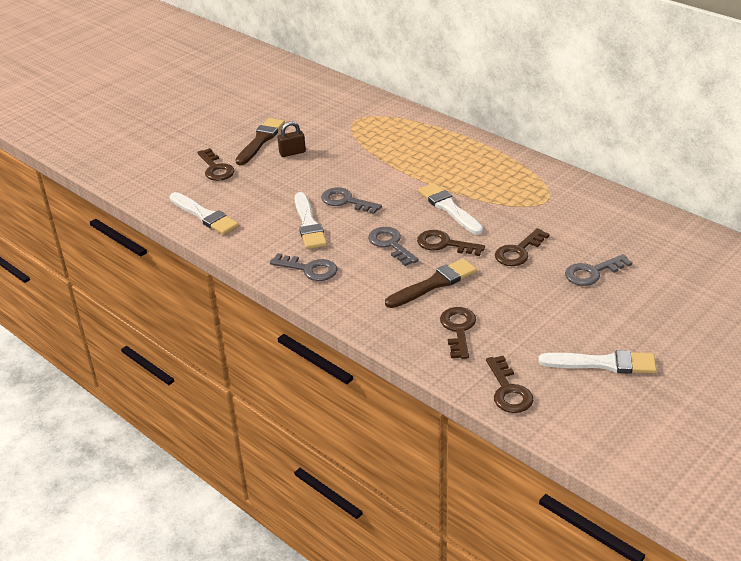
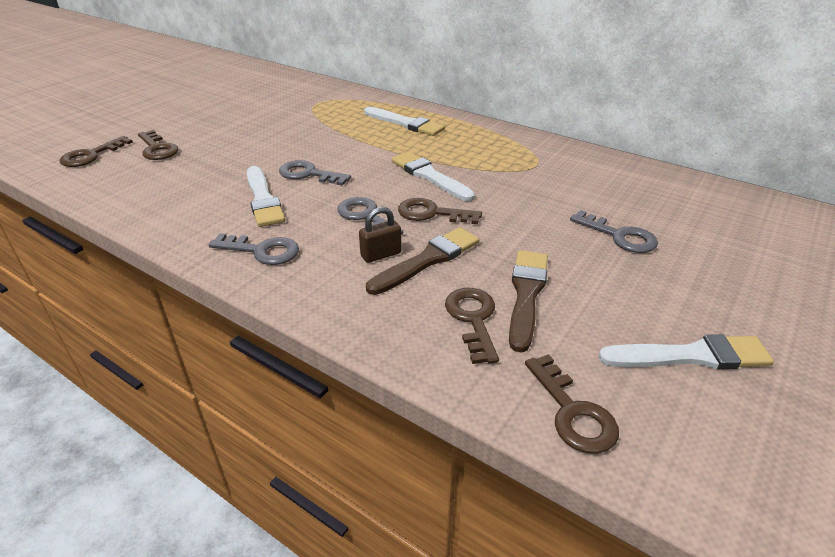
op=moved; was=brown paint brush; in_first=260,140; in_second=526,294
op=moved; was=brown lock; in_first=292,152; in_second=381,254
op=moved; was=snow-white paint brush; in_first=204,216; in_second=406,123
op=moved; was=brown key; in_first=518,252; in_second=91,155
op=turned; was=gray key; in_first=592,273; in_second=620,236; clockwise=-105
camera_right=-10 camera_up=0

###

__AIM OF THE EXERCISE__.
What lines above contain "paint"? Copy them out.

__OUTPUT BELOW__.
op=moved; was=brown paint brush; in_first=260,140; in_second=526,294
op=moved; was=snow-white paint brush; in_first=204,216; in_second=406,123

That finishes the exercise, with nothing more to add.